:: Data to use

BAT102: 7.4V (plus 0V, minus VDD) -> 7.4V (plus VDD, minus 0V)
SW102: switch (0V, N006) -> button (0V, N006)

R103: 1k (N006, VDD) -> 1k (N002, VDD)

::::
:: Data to use

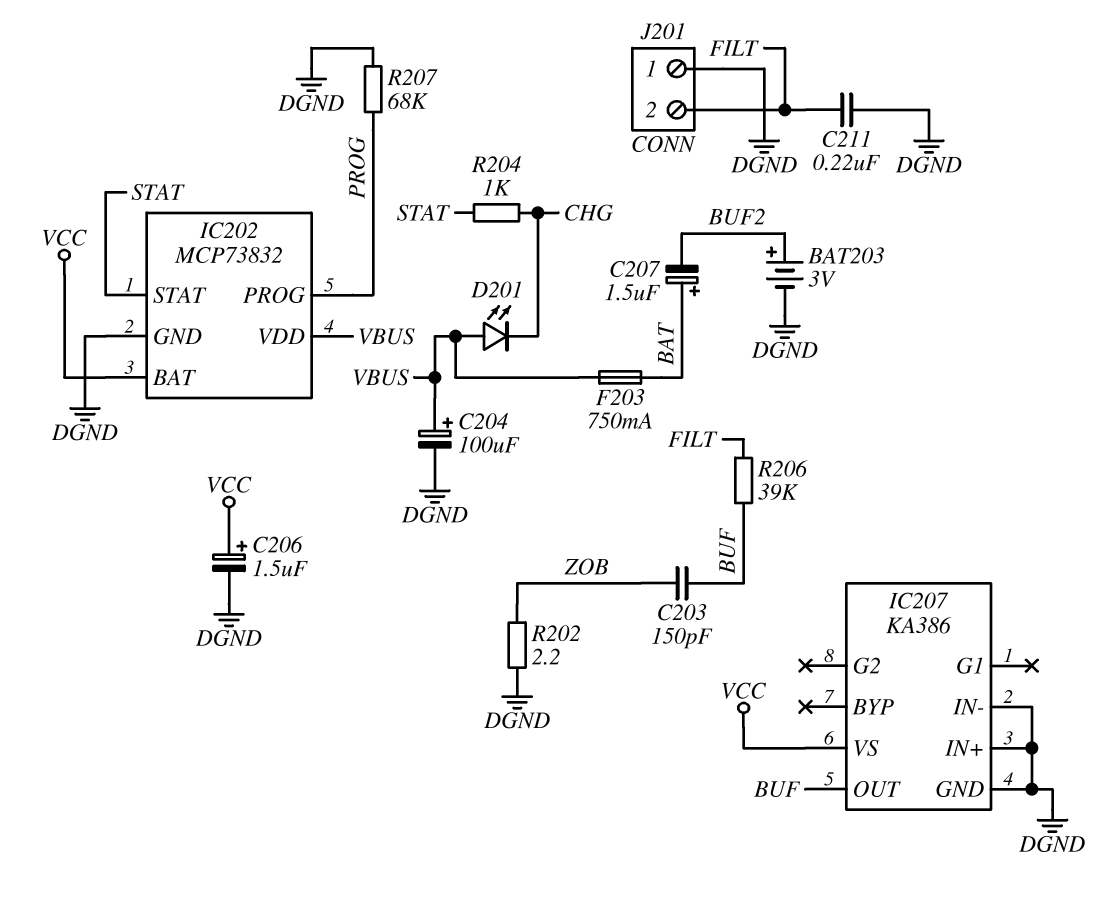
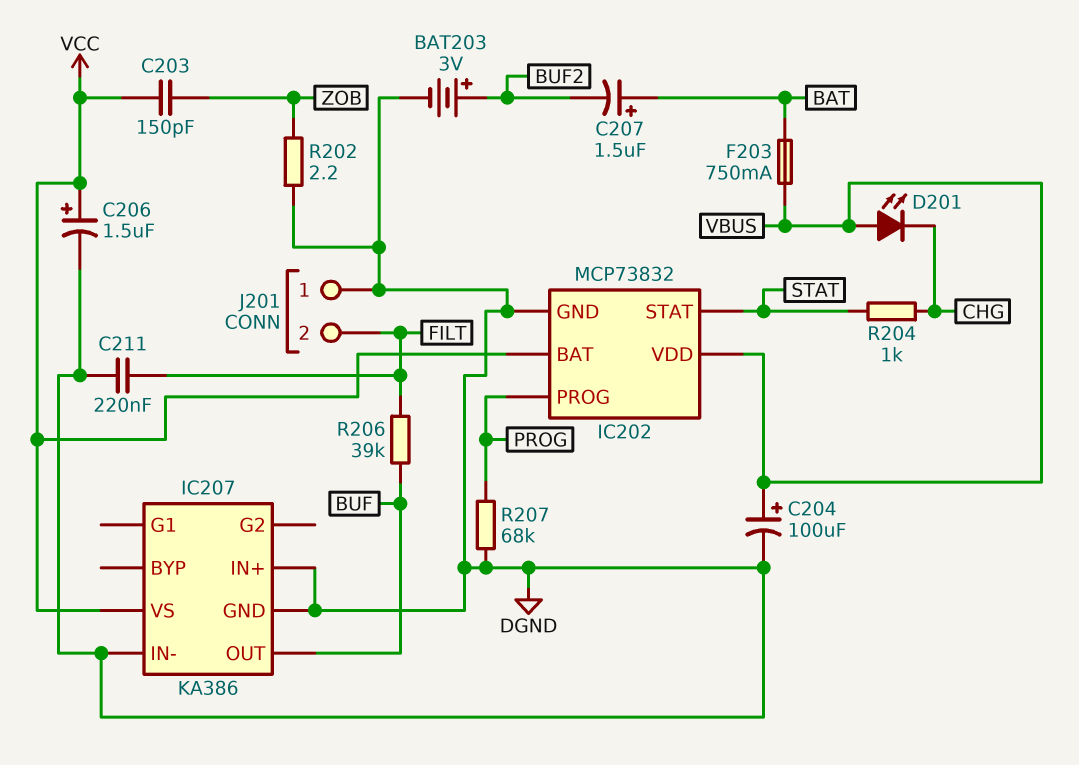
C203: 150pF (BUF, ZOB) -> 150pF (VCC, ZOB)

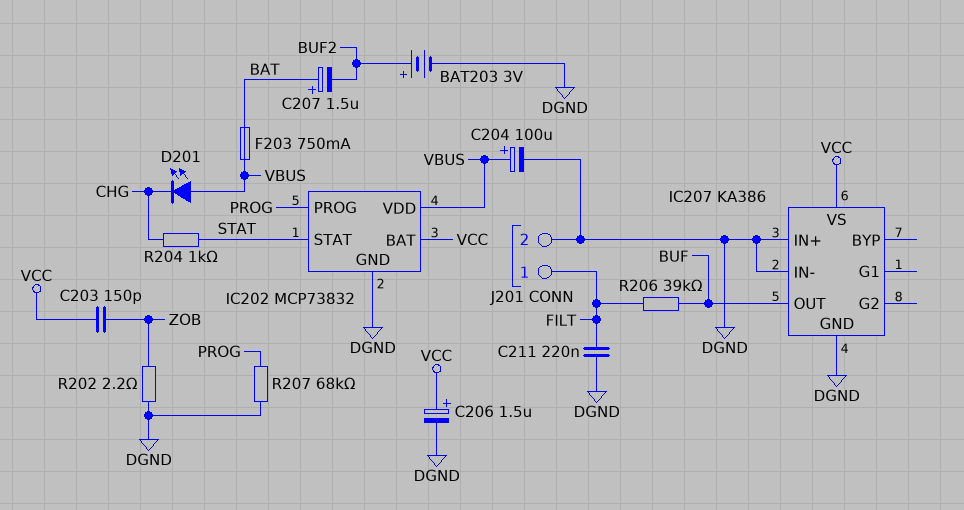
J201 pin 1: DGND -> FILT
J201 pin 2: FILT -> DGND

::::

- **Problem description**:
Going down the listing above, begin printing at the line with "BAT102: 7.4V (plus" and finish with the line with "R103: 1k (N006, VDD) -> 1k (N002, VDD)", exactly as they appear.

- **Reply**:
BAT102: 7.4V (plus 0V, minus VDD) -> 7.4V (plus VDD, minus 0V)
SW102: switch (0V, N006) -> button (0V, N006)

R103: 1k (N006, VDD) -> 1k (N002, VDD)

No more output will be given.